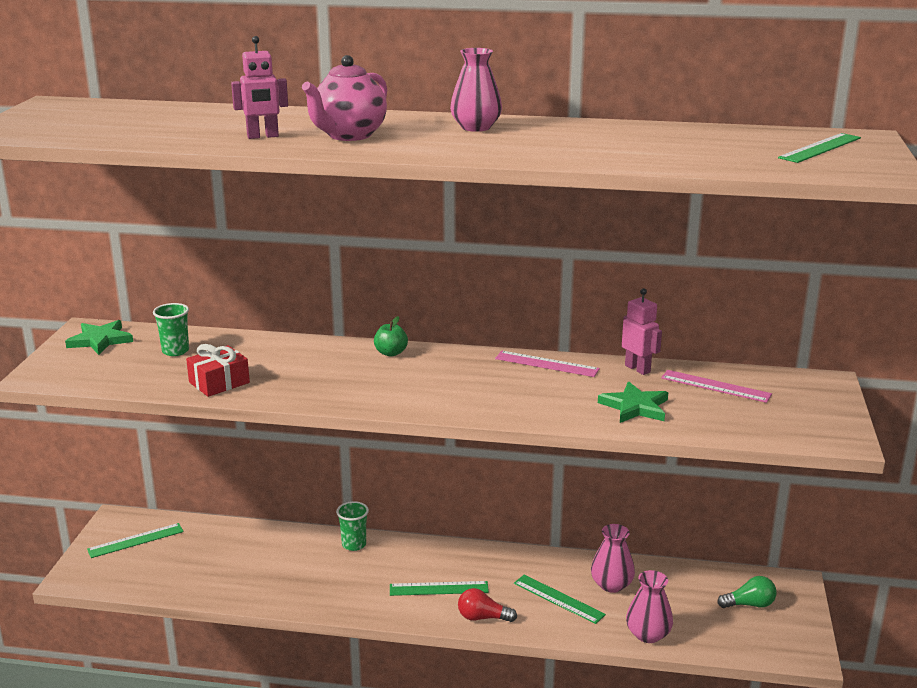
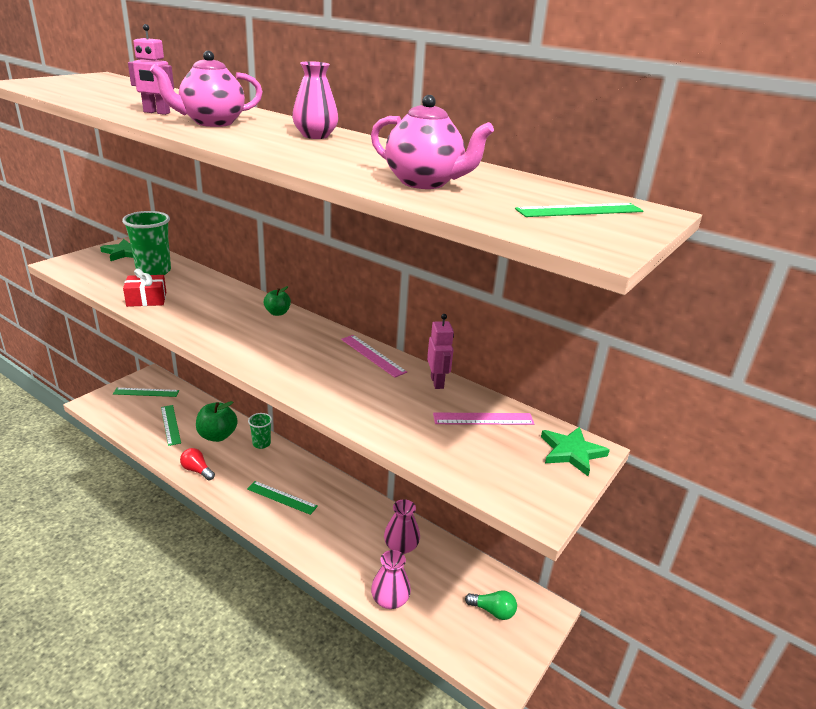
camera: 25 degrees right, 5 degrees up
green cup [153,303,189,356] -> green cup [122,211,171,275], size x1.72
red light bulb [458,588,517,622] -> red light bulb moved to [180,448,215,480]
green ruler [514,575,606,624] -> green ruler moved to [161,405,181,446]
green star [598,381,668,423] -> green star moved to [541,427,610,476]
pink ruler [661,370,772,403] -> pink ruler turned 60 degrees counterclockwise [433,413,534,425]
none -> green apple [196,401,238,442]
none -> pink teapot [371,95,494,189]

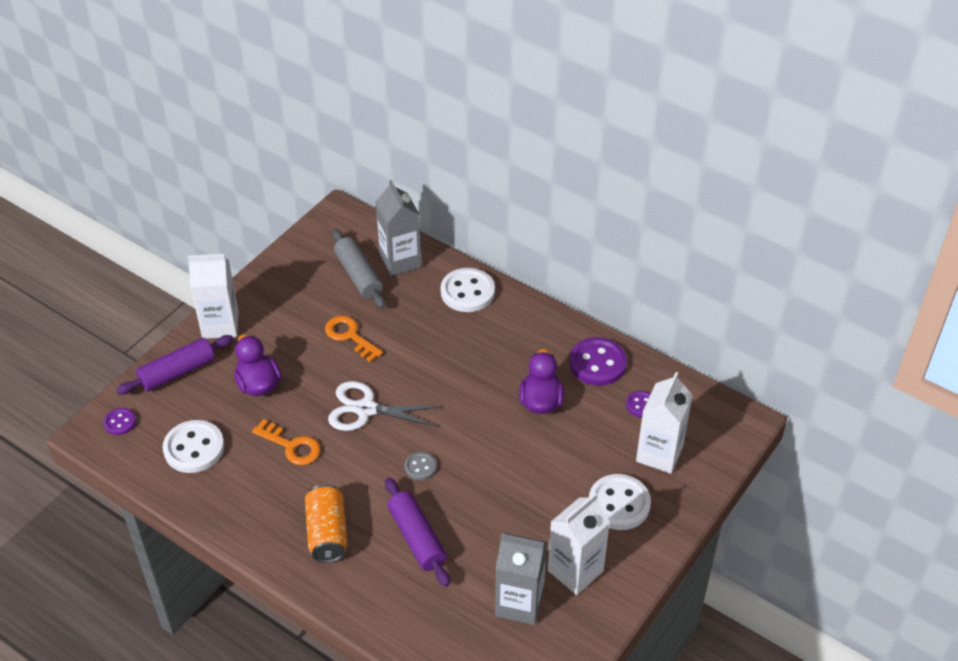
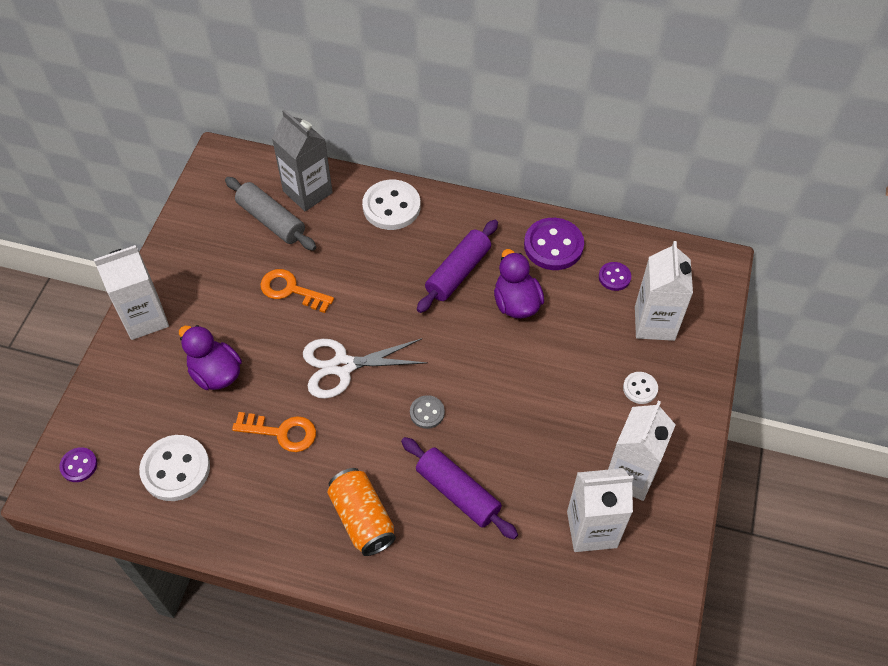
camera: 20 degrees left, 10 degrees up
purple rolling pin [116,335,233,395] -> purple rolling pin moved to [417,220,498,313]
grey carton [495,533,547,625] -> white carton [567,468,634,552]
white button [589,474,651,530] -> white button [623,372,658,404], size x0.53

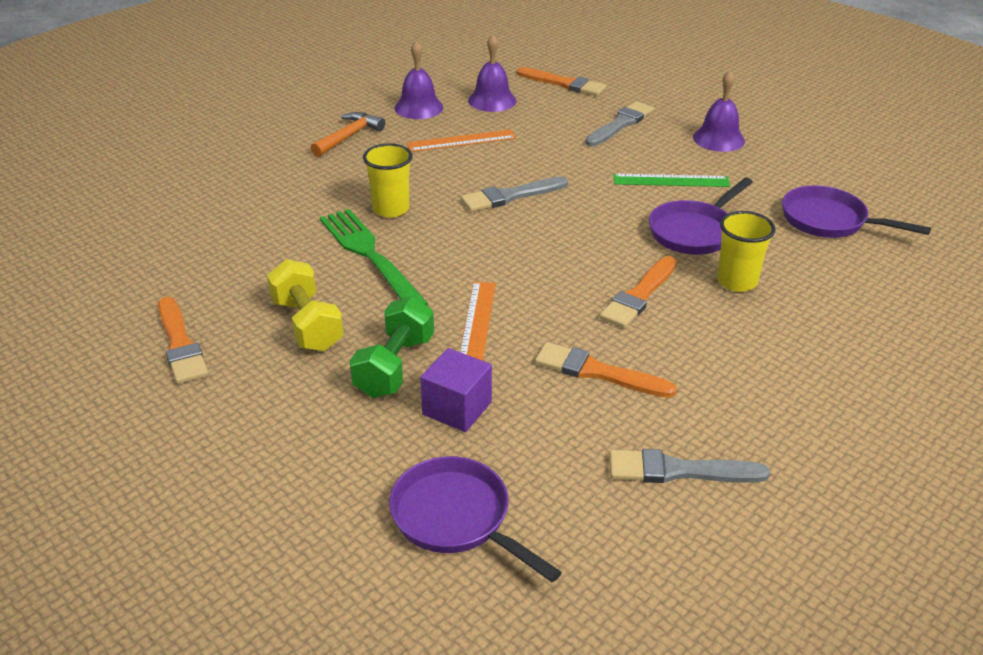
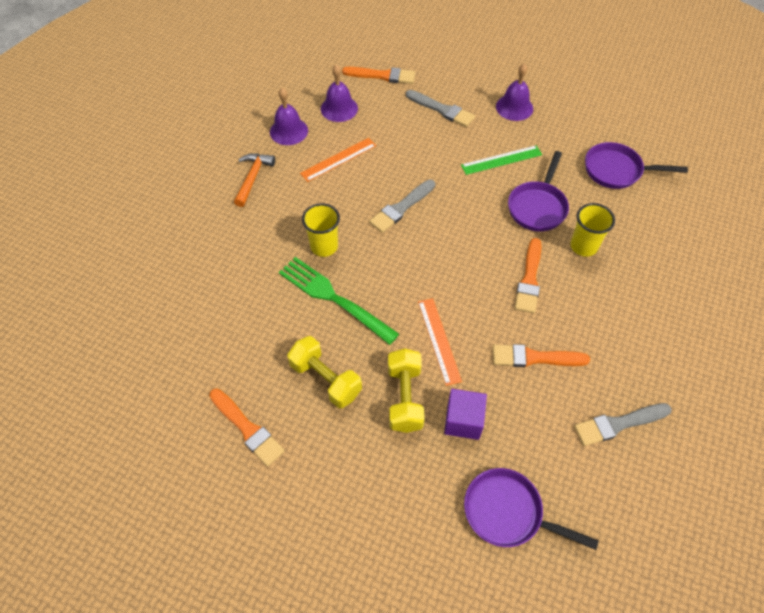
camera: 20 degrees left, 20 degrees up
green dumbbell [350,296,434,398] -> yellow dumbbell [388,348,425,433]
grey brush [585,101,654,146] -> grey brush turned 105 degrees clockwise [406,90,475,127]

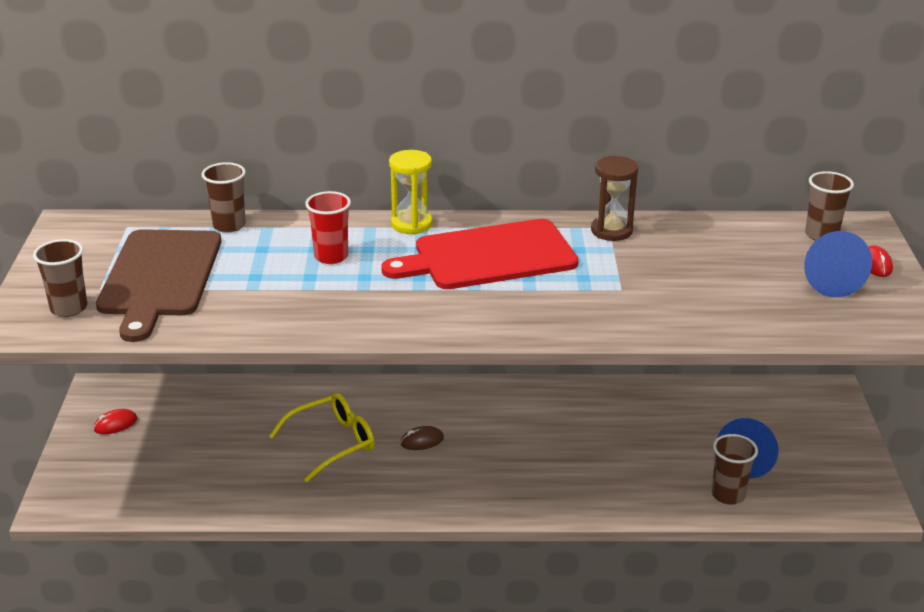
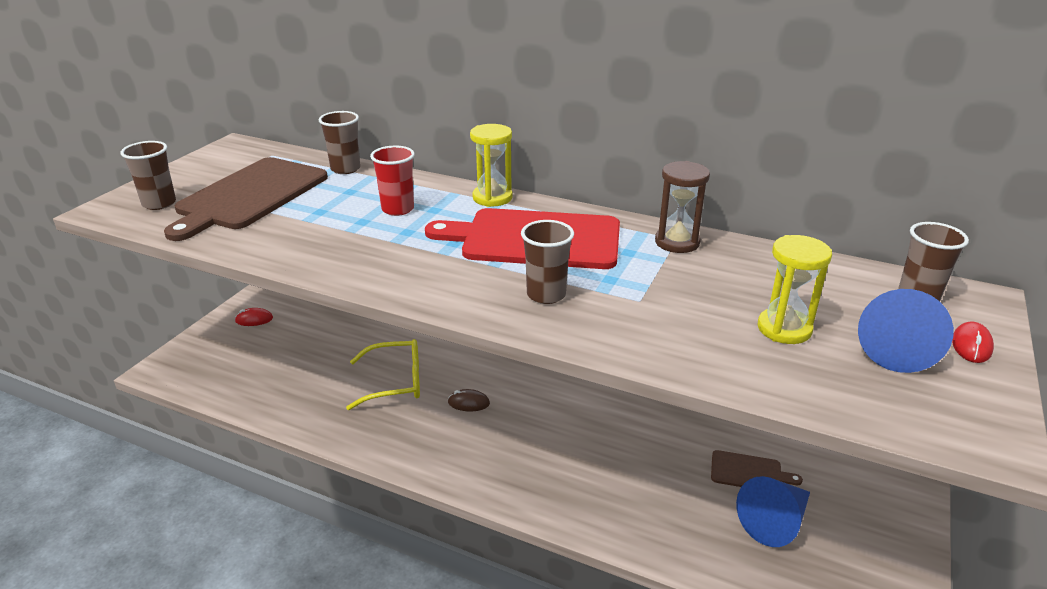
camera: 25 degrees right, 0 degrees up
brown cup [712,434,758,505] -> brown cup moved to [521,220,574,304]
none -> brown cutting board [711,450,803,487]
none -> yellow hourglass [758,235,832,344]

+ + +

WHAT IS REQUIRED: Where does the word "camera" appear in the listing above? Copy every line that holds it.

EXERCISE SOLUTION:
camera: 25 degrees right, 5 degrees up
camera: 20 degrees left, 10 degrees up
camera: 20 degrees left, 20 degrees up
camera: 25 degrees right, 0 degrees up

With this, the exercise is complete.